_Supplied entries_.
=======

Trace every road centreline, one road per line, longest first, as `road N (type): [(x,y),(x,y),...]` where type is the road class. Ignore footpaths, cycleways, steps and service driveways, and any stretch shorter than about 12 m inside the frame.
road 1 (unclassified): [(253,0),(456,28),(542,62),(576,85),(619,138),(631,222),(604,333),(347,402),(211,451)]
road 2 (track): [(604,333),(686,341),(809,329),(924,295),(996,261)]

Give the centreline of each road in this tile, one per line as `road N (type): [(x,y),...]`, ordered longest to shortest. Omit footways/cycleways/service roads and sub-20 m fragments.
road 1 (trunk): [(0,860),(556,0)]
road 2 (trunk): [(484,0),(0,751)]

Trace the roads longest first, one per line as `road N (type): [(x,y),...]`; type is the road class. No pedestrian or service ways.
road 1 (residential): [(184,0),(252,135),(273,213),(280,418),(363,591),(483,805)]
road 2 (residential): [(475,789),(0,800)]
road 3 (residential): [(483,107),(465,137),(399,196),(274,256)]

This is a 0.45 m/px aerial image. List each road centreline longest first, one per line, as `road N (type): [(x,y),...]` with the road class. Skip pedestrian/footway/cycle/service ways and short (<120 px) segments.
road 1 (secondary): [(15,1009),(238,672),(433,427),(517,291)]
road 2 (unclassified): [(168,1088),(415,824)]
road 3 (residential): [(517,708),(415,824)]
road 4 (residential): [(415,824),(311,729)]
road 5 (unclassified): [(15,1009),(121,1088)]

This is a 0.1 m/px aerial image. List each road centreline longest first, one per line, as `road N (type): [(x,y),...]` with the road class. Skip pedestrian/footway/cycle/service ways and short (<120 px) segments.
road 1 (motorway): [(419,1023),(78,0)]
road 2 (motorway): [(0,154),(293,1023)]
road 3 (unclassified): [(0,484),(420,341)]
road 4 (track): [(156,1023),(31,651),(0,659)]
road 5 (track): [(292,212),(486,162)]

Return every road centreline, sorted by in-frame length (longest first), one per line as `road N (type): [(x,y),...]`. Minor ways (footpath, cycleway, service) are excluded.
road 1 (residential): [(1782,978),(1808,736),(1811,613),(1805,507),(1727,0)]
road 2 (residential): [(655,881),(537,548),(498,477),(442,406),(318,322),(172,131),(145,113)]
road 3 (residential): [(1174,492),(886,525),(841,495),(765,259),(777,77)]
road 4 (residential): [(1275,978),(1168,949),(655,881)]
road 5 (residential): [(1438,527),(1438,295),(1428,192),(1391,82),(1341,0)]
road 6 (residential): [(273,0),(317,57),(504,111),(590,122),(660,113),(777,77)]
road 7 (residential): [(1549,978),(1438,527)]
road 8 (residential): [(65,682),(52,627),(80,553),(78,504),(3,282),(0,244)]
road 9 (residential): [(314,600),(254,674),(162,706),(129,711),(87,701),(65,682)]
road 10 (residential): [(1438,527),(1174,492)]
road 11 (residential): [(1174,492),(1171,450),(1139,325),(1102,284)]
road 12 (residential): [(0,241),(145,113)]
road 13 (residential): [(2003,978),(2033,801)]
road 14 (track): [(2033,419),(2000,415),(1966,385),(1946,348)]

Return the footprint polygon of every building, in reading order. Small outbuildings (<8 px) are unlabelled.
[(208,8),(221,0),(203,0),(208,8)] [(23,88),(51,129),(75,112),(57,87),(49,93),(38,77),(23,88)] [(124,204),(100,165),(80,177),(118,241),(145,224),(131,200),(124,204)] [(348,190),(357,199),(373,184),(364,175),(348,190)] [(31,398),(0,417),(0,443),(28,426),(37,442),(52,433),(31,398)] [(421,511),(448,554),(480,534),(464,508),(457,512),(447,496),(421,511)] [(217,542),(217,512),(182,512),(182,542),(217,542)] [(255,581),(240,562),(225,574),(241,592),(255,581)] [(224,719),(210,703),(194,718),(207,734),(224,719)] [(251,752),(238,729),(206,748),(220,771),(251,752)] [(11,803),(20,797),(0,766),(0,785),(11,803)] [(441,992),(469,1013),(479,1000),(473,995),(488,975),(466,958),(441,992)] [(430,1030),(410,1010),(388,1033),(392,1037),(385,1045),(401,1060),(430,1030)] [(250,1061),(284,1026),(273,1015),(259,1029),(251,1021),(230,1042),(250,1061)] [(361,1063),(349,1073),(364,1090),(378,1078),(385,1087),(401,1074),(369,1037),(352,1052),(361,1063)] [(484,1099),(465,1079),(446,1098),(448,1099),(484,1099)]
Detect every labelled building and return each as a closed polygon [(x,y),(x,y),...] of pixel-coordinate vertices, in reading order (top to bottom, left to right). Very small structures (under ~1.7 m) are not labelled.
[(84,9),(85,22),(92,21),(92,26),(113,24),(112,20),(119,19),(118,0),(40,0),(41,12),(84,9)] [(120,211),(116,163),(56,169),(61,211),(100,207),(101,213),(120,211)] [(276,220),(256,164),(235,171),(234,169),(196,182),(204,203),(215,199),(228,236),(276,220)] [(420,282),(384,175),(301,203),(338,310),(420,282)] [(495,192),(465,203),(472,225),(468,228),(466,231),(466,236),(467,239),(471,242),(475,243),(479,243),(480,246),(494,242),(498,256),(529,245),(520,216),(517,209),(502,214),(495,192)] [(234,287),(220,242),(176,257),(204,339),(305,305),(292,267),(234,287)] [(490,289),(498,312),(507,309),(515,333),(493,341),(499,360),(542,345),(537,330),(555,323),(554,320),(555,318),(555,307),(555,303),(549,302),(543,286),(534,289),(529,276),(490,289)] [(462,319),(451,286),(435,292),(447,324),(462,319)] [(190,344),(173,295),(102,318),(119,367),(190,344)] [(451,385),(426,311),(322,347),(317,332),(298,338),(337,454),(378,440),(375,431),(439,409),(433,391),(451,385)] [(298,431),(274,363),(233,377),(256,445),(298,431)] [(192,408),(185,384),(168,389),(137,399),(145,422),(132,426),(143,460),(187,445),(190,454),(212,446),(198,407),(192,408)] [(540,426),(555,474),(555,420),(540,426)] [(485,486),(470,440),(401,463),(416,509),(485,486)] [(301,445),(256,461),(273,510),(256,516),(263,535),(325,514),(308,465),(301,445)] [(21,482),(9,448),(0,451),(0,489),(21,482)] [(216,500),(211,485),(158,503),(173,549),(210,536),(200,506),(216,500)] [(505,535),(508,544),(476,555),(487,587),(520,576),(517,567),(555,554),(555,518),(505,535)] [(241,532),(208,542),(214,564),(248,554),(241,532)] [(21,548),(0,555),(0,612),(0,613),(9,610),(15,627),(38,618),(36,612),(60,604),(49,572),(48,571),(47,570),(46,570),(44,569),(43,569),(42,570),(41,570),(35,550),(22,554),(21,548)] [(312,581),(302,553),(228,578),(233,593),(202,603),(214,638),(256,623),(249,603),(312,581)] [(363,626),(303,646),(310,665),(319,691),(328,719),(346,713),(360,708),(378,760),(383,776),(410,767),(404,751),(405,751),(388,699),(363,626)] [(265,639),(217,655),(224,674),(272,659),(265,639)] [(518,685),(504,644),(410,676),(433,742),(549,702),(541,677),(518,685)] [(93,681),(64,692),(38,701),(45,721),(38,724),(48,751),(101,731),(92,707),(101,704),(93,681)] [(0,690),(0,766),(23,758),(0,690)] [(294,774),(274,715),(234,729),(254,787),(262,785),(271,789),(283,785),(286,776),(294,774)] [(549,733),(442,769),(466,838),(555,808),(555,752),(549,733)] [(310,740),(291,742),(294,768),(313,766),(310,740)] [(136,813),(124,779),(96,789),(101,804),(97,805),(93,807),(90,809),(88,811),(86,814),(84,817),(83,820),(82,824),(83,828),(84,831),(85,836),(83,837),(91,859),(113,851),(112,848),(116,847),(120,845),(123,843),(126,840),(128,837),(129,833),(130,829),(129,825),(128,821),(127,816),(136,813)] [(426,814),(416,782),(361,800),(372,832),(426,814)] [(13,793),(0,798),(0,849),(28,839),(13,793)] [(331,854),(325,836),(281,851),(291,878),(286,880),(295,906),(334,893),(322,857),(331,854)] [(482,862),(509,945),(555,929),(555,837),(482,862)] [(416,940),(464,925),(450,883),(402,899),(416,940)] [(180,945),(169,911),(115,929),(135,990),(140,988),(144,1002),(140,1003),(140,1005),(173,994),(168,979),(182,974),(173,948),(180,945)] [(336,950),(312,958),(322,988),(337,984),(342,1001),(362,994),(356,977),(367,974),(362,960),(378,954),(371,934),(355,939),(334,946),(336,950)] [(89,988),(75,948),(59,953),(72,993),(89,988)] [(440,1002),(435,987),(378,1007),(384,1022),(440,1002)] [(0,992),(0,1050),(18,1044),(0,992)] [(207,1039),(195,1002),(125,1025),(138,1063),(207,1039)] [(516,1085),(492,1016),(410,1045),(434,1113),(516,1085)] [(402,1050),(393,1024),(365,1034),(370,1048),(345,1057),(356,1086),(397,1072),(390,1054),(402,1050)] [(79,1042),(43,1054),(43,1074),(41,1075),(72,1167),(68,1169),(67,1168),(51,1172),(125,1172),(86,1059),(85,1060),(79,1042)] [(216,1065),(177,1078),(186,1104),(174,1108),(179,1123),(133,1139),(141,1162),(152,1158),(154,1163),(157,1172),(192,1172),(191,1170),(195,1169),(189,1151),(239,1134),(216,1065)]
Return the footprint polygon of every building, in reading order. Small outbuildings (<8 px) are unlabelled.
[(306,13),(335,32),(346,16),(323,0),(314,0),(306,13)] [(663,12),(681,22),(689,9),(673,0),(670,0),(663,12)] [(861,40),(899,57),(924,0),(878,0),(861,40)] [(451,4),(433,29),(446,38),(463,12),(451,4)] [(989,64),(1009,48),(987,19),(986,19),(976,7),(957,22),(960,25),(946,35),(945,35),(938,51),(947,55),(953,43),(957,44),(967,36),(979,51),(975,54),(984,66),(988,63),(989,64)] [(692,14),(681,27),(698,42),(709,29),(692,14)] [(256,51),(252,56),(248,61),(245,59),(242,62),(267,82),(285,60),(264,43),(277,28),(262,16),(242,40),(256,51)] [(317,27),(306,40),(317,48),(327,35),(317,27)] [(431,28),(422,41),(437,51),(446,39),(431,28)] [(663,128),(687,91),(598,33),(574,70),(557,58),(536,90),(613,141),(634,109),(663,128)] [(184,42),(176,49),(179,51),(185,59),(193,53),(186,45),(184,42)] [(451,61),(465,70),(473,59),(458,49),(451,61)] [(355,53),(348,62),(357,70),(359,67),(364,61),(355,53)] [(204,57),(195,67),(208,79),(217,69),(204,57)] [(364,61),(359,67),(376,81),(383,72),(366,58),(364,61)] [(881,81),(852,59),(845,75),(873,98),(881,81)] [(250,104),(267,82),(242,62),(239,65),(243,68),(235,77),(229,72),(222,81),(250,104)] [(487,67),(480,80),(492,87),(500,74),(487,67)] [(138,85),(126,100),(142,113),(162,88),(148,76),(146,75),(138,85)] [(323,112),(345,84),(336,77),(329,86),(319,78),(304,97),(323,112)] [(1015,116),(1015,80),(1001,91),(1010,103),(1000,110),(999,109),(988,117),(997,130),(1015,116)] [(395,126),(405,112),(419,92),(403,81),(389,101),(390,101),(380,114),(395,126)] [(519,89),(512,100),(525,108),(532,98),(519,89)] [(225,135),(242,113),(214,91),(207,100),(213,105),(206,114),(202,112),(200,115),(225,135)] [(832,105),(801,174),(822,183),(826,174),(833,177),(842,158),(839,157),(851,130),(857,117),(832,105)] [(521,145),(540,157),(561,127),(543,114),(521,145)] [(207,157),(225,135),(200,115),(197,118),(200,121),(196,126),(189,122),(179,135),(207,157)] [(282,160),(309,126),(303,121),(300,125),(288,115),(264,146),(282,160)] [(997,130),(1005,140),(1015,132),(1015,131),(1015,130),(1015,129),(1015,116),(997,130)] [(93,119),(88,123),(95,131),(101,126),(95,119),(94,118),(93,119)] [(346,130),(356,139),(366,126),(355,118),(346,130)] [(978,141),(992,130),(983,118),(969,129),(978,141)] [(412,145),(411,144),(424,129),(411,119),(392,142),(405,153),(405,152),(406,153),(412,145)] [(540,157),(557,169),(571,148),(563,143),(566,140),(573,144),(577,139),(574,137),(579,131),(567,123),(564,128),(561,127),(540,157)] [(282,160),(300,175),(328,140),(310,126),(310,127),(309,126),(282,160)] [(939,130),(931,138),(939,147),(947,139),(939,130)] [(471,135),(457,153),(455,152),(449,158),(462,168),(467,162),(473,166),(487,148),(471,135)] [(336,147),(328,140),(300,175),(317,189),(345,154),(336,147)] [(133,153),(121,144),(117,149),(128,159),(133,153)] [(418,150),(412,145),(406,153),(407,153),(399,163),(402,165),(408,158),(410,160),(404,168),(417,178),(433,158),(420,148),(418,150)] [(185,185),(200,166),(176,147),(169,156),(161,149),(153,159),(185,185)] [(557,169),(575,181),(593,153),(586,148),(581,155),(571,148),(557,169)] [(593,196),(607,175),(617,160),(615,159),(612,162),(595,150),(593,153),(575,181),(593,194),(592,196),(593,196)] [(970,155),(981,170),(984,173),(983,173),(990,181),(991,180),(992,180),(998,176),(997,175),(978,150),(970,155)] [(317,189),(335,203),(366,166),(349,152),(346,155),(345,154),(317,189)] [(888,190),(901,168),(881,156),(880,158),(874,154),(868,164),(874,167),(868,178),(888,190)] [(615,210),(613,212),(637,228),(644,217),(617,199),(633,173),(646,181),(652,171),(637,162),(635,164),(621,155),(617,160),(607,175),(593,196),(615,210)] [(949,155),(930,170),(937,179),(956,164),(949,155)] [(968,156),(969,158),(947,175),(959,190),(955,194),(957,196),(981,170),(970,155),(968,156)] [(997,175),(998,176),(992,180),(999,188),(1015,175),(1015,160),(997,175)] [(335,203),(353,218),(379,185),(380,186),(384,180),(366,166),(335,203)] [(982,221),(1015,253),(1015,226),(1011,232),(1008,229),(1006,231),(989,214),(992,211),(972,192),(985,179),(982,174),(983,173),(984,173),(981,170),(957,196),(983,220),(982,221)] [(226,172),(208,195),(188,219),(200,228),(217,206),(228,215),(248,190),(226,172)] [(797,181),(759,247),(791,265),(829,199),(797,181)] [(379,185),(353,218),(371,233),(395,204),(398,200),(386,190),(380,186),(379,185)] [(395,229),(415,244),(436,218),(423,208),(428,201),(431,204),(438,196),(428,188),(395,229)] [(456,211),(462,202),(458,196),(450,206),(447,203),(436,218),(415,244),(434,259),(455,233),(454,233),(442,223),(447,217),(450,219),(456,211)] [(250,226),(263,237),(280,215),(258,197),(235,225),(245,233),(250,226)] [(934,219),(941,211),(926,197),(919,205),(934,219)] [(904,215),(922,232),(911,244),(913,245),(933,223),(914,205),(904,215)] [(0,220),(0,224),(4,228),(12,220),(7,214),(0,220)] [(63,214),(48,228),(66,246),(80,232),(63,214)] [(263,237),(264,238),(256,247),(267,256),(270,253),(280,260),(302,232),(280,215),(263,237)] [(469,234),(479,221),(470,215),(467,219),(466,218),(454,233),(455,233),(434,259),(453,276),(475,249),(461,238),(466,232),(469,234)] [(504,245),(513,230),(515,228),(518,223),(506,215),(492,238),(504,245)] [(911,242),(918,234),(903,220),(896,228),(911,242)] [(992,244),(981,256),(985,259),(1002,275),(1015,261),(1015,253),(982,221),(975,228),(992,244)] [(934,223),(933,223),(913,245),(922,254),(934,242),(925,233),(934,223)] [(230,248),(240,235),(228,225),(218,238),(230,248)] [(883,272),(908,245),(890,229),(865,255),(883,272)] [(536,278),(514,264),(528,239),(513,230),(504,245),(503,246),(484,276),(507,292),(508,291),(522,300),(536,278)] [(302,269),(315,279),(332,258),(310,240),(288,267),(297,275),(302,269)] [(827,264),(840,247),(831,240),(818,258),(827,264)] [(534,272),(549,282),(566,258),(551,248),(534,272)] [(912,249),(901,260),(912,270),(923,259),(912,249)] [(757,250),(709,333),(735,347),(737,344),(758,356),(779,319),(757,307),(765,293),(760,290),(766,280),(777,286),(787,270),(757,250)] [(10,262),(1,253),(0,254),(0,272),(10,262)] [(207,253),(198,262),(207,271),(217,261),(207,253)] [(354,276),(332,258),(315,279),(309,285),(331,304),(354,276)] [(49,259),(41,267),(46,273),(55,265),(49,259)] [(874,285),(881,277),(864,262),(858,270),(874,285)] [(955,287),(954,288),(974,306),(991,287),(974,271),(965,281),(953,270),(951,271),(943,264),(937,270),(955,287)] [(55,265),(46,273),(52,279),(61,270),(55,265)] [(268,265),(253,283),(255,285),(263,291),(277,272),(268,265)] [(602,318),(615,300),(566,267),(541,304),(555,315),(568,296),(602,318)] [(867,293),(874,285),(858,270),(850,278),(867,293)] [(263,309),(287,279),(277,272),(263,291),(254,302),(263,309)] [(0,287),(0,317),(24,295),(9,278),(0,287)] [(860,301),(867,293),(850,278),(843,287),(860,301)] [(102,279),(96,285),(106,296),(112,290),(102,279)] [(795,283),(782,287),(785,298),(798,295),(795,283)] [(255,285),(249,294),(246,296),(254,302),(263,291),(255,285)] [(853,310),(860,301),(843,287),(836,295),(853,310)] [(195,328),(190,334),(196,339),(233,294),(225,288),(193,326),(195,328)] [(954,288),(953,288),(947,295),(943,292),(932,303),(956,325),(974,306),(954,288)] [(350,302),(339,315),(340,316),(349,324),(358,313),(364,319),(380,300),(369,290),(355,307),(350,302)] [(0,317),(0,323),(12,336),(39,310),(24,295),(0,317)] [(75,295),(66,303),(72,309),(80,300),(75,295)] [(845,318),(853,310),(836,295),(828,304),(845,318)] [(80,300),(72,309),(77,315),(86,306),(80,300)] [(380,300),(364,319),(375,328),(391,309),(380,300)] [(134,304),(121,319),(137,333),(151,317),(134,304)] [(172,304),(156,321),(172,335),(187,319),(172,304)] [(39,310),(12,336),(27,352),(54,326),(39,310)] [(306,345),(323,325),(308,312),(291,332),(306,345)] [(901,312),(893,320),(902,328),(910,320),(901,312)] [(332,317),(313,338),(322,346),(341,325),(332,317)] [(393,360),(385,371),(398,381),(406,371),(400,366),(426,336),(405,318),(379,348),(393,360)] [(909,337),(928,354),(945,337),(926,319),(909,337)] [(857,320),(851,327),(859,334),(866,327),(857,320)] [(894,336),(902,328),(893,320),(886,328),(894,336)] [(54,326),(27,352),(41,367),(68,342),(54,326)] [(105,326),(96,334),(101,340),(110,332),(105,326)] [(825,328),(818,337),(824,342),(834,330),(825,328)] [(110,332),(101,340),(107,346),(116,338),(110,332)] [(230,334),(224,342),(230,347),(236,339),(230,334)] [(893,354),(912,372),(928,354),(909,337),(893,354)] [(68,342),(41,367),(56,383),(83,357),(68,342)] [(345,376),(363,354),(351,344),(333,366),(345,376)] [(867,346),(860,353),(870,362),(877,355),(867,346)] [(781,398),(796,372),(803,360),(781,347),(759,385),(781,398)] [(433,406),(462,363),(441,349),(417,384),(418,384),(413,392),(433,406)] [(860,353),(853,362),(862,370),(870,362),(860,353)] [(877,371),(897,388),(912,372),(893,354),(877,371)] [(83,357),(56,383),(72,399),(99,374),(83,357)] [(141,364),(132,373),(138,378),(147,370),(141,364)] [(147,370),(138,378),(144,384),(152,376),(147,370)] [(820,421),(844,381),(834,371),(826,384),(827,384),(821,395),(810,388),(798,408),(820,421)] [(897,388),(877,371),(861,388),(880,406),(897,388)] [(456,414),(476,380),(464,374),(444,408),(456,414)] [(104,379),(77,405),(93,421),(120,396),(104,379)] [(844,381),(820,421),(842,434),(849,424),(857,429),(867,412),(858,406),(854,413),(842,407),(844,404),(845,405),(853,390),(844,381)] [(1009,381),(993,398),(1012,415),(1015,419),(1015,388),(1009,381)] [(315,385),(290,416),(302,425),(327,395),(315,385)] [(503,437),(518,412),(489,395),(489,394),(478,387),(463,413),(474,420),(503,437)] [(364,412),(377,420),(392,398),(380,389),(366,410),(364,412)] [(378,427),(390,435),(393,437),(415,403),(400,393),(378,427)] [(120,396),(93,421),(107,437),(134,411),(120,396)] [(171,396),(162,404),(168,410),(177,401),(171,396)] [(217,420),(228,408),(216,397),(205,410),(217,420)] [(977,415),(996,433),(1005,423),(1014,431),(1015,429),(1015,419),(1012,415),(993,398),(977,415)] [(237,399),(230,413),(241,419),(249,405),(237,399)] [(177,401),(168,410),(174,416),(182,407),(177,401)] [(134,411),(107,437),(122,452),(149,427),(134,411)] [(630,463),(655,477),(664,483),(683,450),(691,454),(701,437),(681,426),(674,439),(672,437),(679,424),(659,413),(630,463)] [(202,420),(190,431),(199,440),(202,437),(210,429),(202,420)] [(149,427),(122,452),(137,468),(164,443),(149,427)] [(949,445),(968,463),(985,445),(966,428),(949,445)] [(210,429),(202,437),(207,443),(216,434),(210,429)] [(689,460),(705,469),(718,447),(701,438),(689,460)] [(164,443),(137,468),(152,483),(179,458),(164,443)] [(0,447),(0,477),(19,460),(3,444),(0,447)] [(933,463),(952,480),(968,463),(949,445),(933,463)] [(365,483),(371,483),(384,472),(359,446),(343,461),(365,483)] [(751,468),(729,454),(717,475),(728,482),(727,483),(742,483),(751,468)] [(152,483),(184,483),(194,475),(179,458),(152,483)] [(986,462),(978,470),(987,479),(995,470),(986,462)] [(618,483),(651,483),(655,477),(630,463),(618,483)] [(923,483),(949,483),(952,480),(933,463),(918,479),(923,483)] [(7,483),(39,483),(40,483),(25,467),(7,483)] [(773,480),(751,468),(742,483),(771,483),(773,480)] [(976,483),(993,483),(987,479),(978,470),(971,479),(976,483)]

=======

_Problem description_.
Find the word "Trace" in the listing and copy each line that contains it.

_Response area_.
Trace every road centreline, one road per line, longest first, as `road N (type): [(x,y),(x,y),...]` where type is the road class. Ignore footpaths, cycleways, steps and service driveways, and any stretch shorter than about 12 m inside the frame.
Trace the roads longest first, one per line as `road N (type): [(x,y),...]`; type is the road class. No pedestrian or service ways.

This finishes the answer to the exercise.